Exercise brief: Copy the records below word for word, leaving out the pictures.

========================================

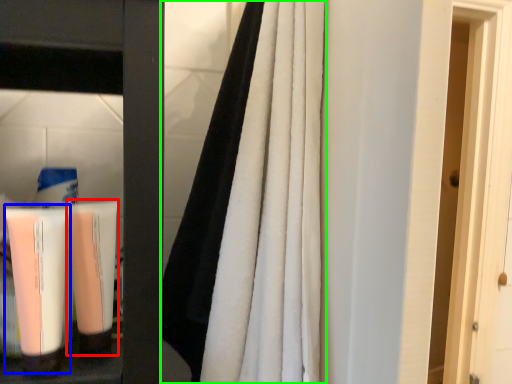
Question: Which object is the closest to the shaving cream (highlighted by a red box)? Choose among these: cleaning product (highlighted by a blue box) or curtain (highlighted by a green box).

Choices:
 (A) cleaning product
 (B) curtain

Answer: (A)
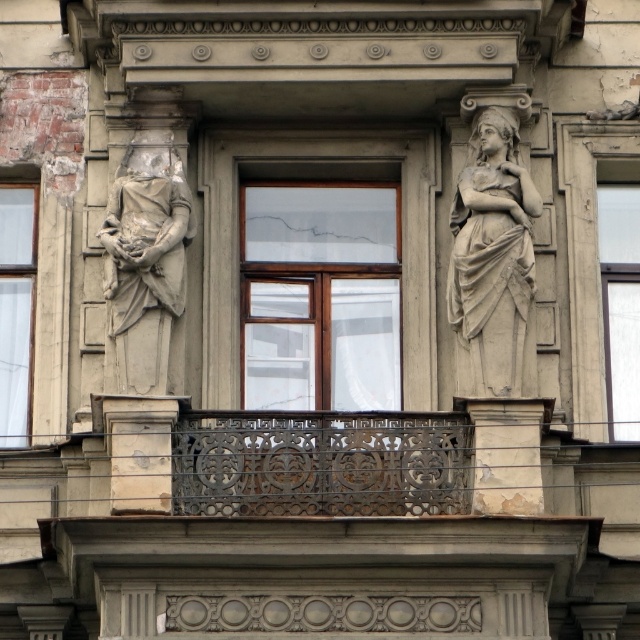
You are an architect analyzing the building facade. You need to place a new light fixture between the gray stone statue at right and the other statue. Which direction should you place it to ensure it is centered between them?

The gray stone statue at right is located at point (493, 257), so the light fixture should be placed midway between the two statues to ensure it is centered between them.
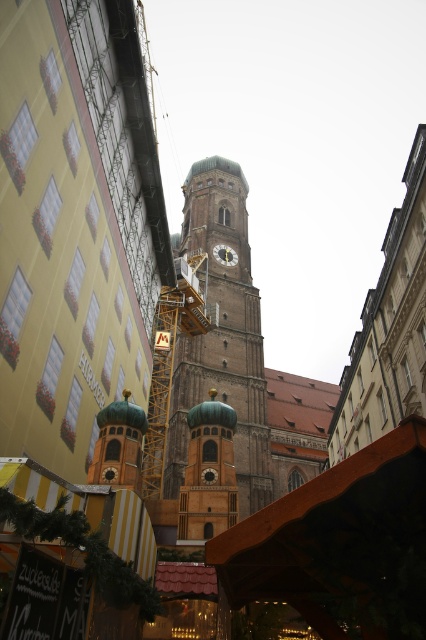
You are standing in the bustling urban scene with the historic church tower. You notice two points marked in the image. Which point, point 1 at coordinates (227,349) or point 2 at (215,250), is closer to you?

Point 1 at coordinates (227,349) is closer to the viewer than point 2 at (215,250).

You are standing at the entrance of the market stall with striped yellow and white awnings. You want to take a photo of the gold domed bell tower at center. In which direction should you point your camera?

The gold domed bell tower at center is located at point (x=207, y=474), so you should point your camera towards the center of the image to capture it.

You are an architect designing a new city square and want to ensure that the gold metallic clock at center is visible from the market stall. Given the gold domed bell tower at center is between them, will the clock be visible? Explain your reasoning based on their sizes.

The gold domed bell tower at center is wider than the gold metallic clock at center. Since the bell tower is between the clock and the market stall, its larger width may block the view of the clock depending on their exact positions and distances. However, without specific distance information, we can infer that the clock might still be partially visible if positioned higher or offset to one side.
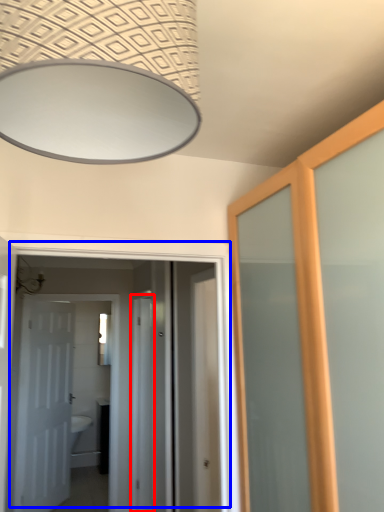
Question: Among these objects, which one is farthest to the camera, screen door (highlighted by a red box) or door (highlighted by a blue box)?

Choices:
 (A) screen door
 (B) door

Answer: (A)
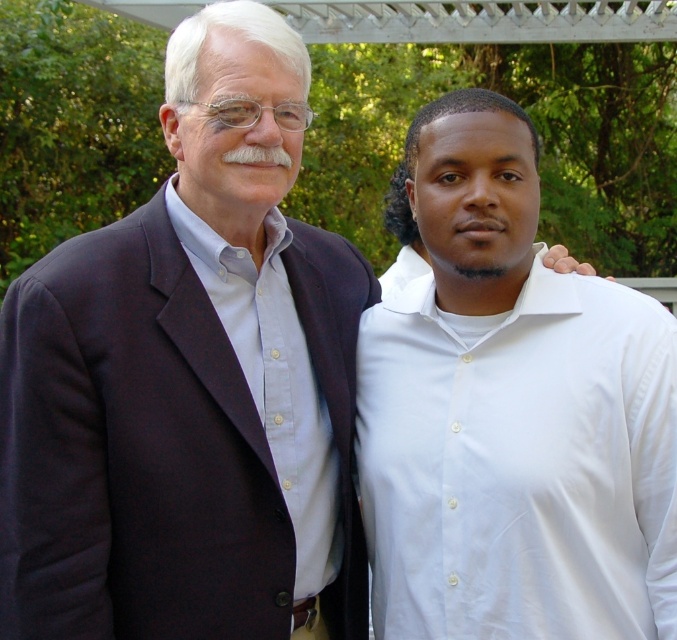
Question: From the image, what is the correct spatial relationship of dark blue fabric business suit at left in relation to light blue cotton shirt at left?

Choices:
 (A) below
 (B) above

Answer: (A)

Question: Does dark blue fabric business suit at left appear over white smooth shirt at right?

Choices:
 (A) yes
 (B) no

Answer: (A)

Question: Can you confirm if white smooth shirt at right is bigger than light blue cotton shirt at left?

Choices:
 (A) no
 (B) yes

Answer: (B)

Question: Estimate the real-world distances between objects in this image. Which object is closer to the dark blue fabric business suit at left?

Choices:
 (A) white smooth shirt at right
 (B) light blue cotton shirt at left

Answer: (B)

Question: Estimate the real-world distances between objects in this image. Which object is farther from the dark blue fabric business suit at left?

Choices:
 (A) light blue cotton shirt at left
 (B) white smooth shirt at right

Answer: (B)

Question: Which point appears farthest from the camera in this image?

Choices:
 (A) (502, 413)
 (B) (332, 417)

Answer: (B)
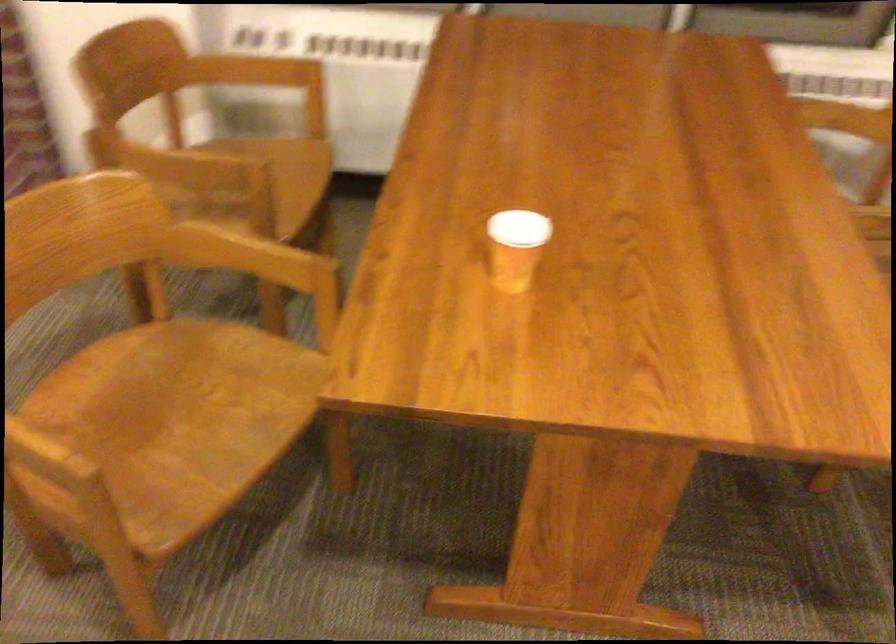
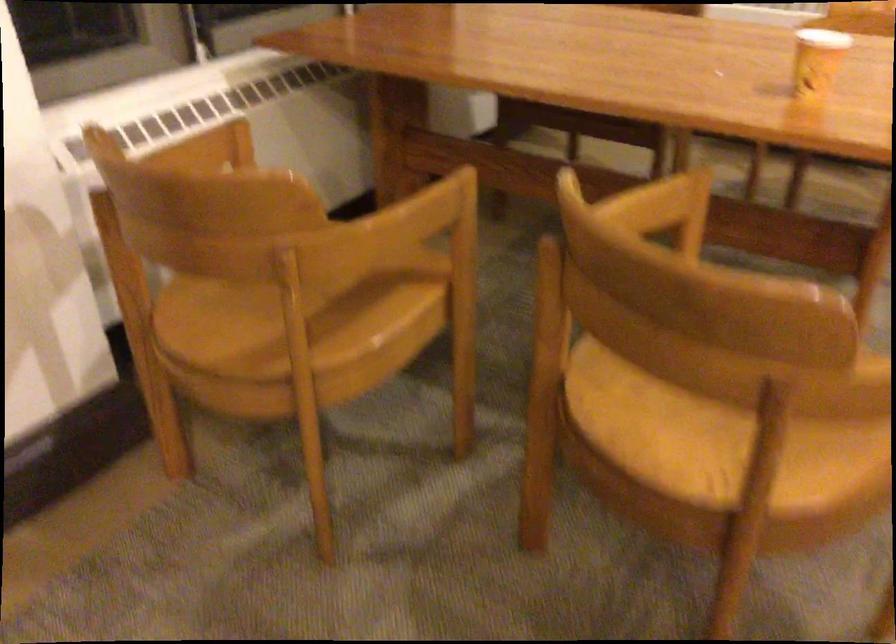
Where in the second image is the point corresponding to point (261, 259) from the first image?

(650, 205)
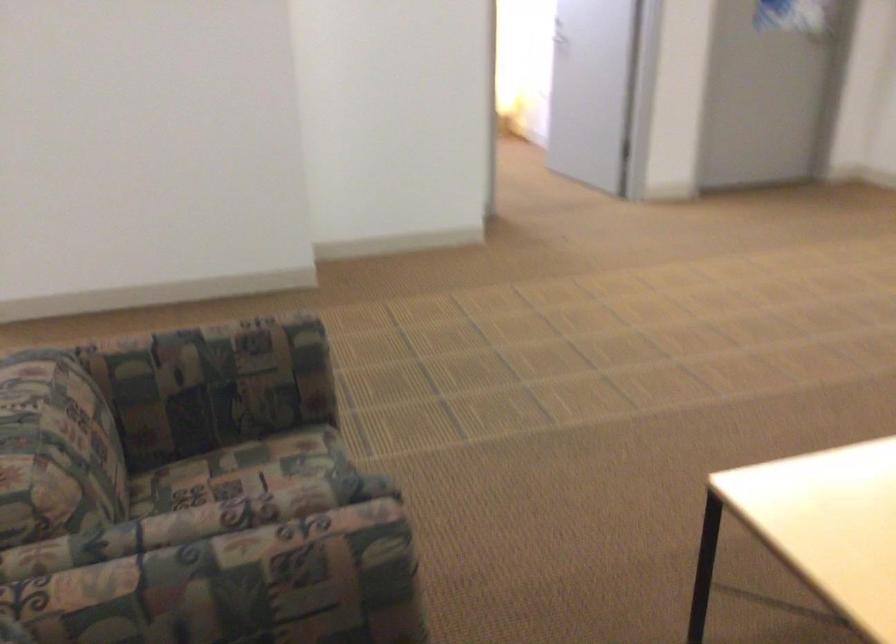
This screenshot has height=644, width=896. Describe the element at coordinates (254, 468) in the screenshot. I see `the sofa sitting surface` at that location.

========================================

Written response:
Question: Which object is the closest to the shaving cream (highlighted by a red box)? Choose among these: cleaning product (highlighted by a blue box) or curtain (highlighted by a green box).

Choices:
 (A) cleaning product
 (B) curtain

Answer: (A)
You are an architect analyzing the building facade. You need to place a new light fixture between the gray stone statue at right and the other statue. Which direction should you place it to ensure it is centered between them?

The gray stone statue at right is located at point (493, 257), so the light fixture should be placed midway between the two statues to ensure it is centered between them.
You are standing in the bustling urban scene with the historic church tower. You notice two points marked in the image. Which point, point 1 at coordinates (227,349) or point 2 at (215,250), is closer to you?

Point 1 at coordinates (227,349) is closer to the viewer than point 2 at (215,250).

You are standing at the entrance of the market stall with striped yellow and white awnings. You want to take a photo of the gold domed bell tower at center. In which direction should you point your camera?

The gold domed bell tower at center is located at point (x=207, y=474), so you should point your camera towards the center of the image to capture it.

You are an architect designing a new city square and want to ensure that the gold metallic clock at center is visible from the market stall. Given the gold domed bell tower at center is between them, will the clock be visible? Explain your reasoning based on their sizes.

The gold domed bell tower at center is wider than the gold metallic clock at center. Since the bell tower is between the clock and the market stall, its larger width may block the view of the clock depending on their exact positions and distances. However, without specific distance information, we can infer that the clock might still be partially visible if positioned higher or offset to one side.
Question: Among these objects, which one is farthest to the camera, screen door (highlighted by a red box) or door (highlighted by a blue box)?

Choices:
 (A) screen door
 (B) door

Answer: (A)
Question: From the image, what is the correct spatial relationship of dark blue fabric business suit at left in relation to light blue cotton shirt at left?

Choices:
 (A) below
 (B) above

Answer: (A)

Question: Does dark blue fabric business suit at left appear over white smooth shirt at right?

Choices:
 (A) yes
 (B) no

Answer: (A)

Question: Can you confirm if white smooth shirt at right is bigger than light blue cotton shirt at left?

Choices:
 (A) no
 (B) yes

Answer: (B)

Question: Estimate the real-world distances between objects in this image. Which object is closer to the dark blue fabric business suit at left?

Choices:
 (A) white smooth shirt at right
 (B) light blue cotton shirt at left

Answer: (B)

Question: Estimate the real-world distances between objects in this image. Which object is farther from the dark blue fabric business suit at left?

Choices:
 (A) light blue cotton shirt at left
 (B) white smooth shirt at right

Answer: (B)

Question: Which point appears farthest from the camera in this image?

Choices:
 (A) (502, 413)
 (B) (332, 417)

Answer: (B)
Where in the second image is the point corresponding to point (261, 259) from the first image?

(650, 205)
This screenshot has height=644, width=896. Describe the element at coordinates (254, 468) in the screenshot. I see `the sofa sitting surface` at that location.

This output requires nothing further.